### ACTIVITY
Output the whole listing below exactly, omitting the images.

*** RECORDS SHOWN Section Begins ***

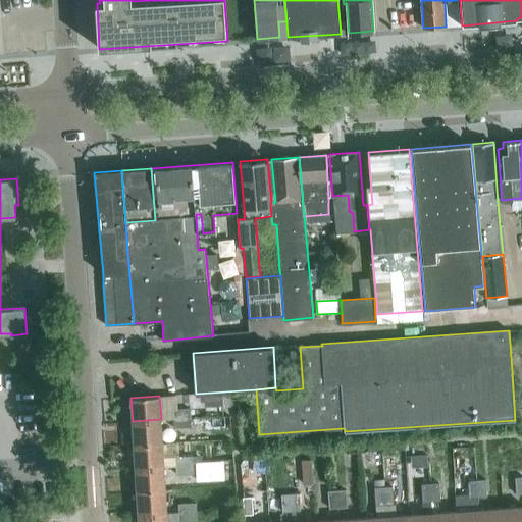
[(191,417),(190,409),(172,410),(173,418),(191,417)]
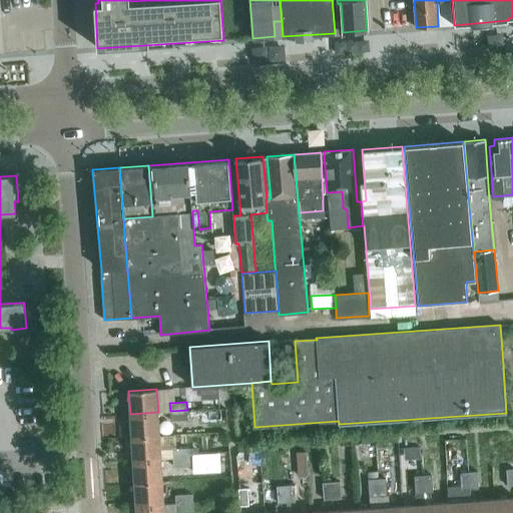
[(188,419),(187,410),(170,411),(171,420),(188,419)]
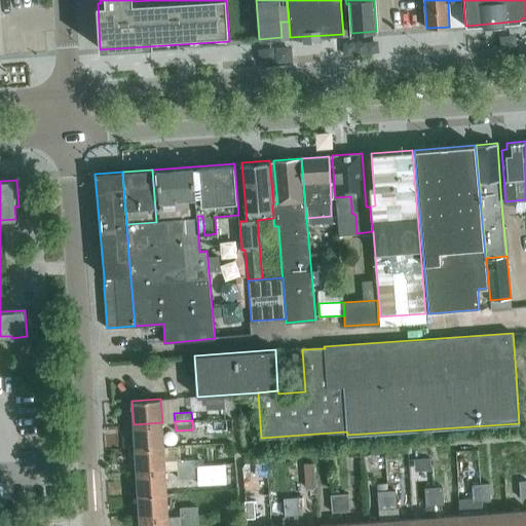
[(163,446),(162,422),(134,424),(135,448),(163,446)]
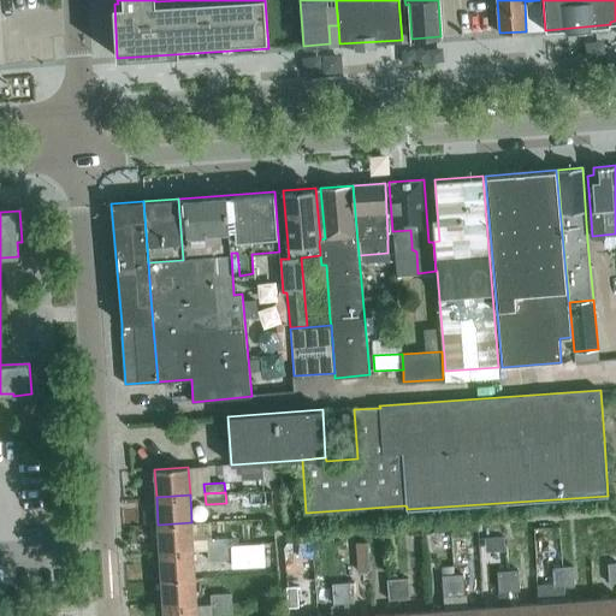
[(194,550),(191,522),(158,525),(160,552),(194,550)]
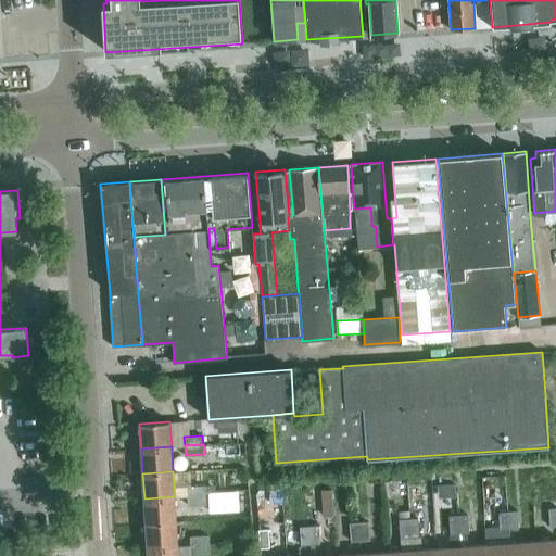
[(206,495),(205,485),(187,485),(188,496),(206,495)]
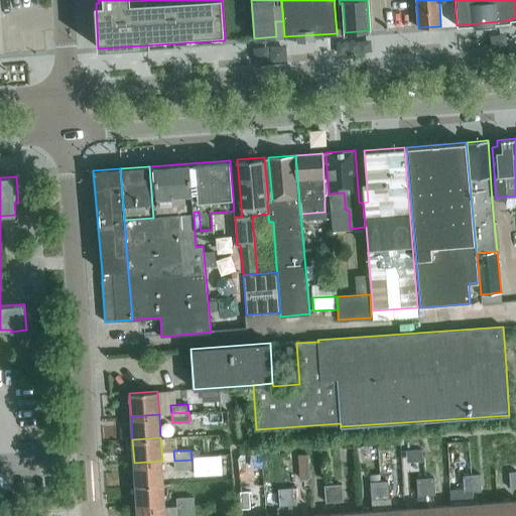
[(299,453),(300,479),(310,479),(309,453),(299,453)]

*** RECORDS SHOWN Section Ends ***

### EXPECTED OUTPUT
[(191,417),(190,409),(172,410),(173,418),(191,417)]
[(188,419),(187,410),(170,411),(171,420),(188,419)]
[(163,446),(162,422),(134,424),(135,448),(163,446)]
[(194,550),(191,522),(158,525),(160,552),(194,550)]
[(206,495),(205,485),(187,485),(188,496),(206,495)]
[(299,453),(300,479),(310,479),(309,453),(299,453)]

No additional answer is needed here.